==== Given data ====

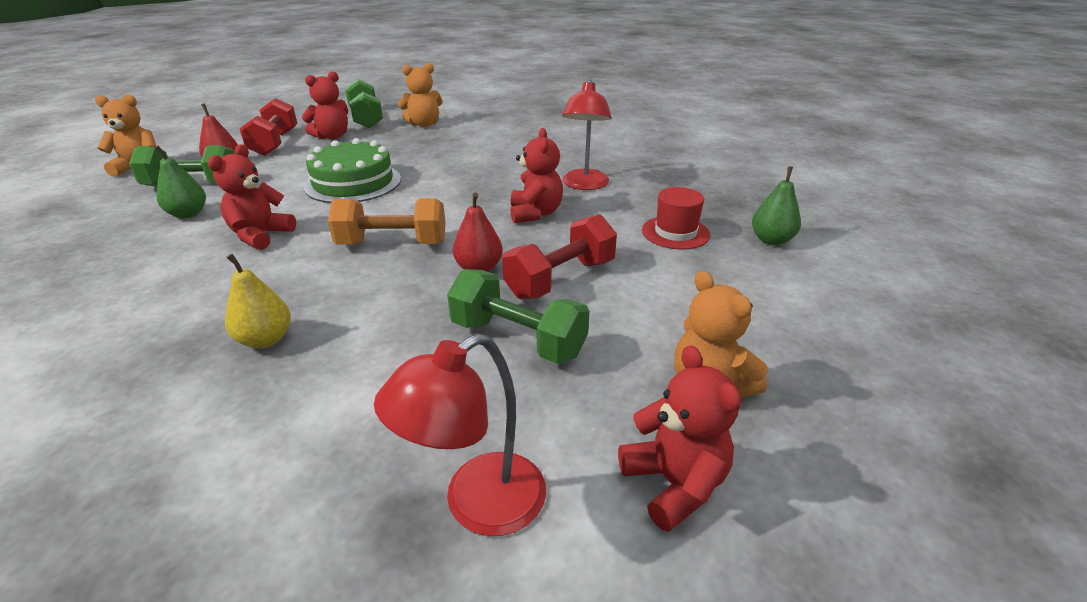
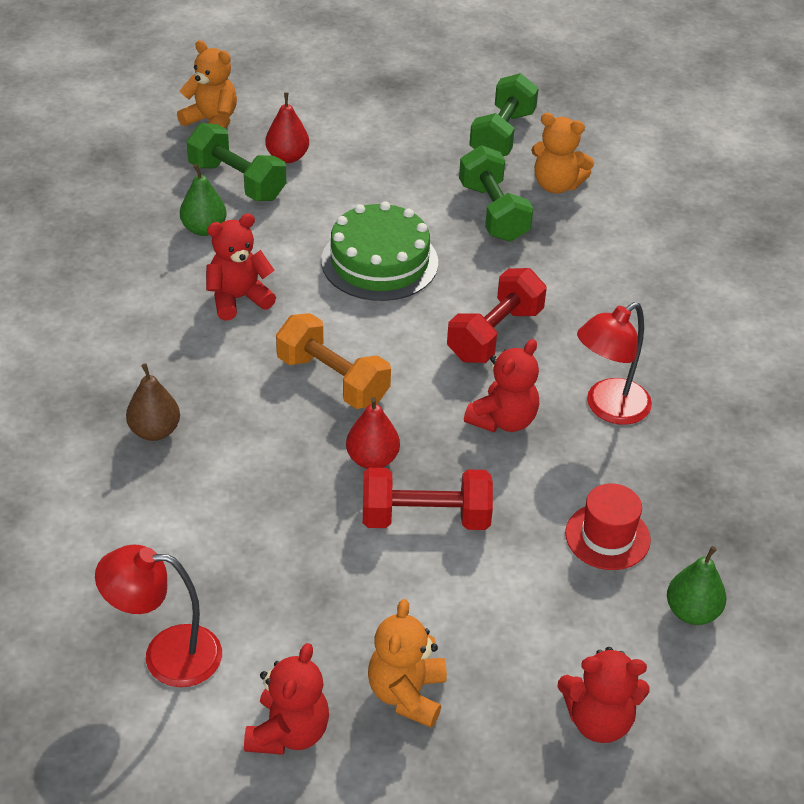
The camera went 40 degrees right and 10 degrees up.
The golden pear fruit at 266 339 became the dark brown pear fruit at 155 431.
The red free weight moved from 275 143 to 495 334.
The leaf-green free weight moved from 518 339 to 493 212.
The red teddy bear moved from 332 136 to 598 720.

====

### [What to produce]
Leave out the pictures and repeat the remaining data exactly.

### [Worked solution]
The camera went 40 degrees right and 10 degrees up.
The golden pear fruit at 266 339 became the dark brown pear fruit at 155 431.
The red free weight moved from 275 143 to 495 334.
The leaf-green free weight moved from 518 339 to 493 212.
The red teddy bear moved from 332 136 to 598 720.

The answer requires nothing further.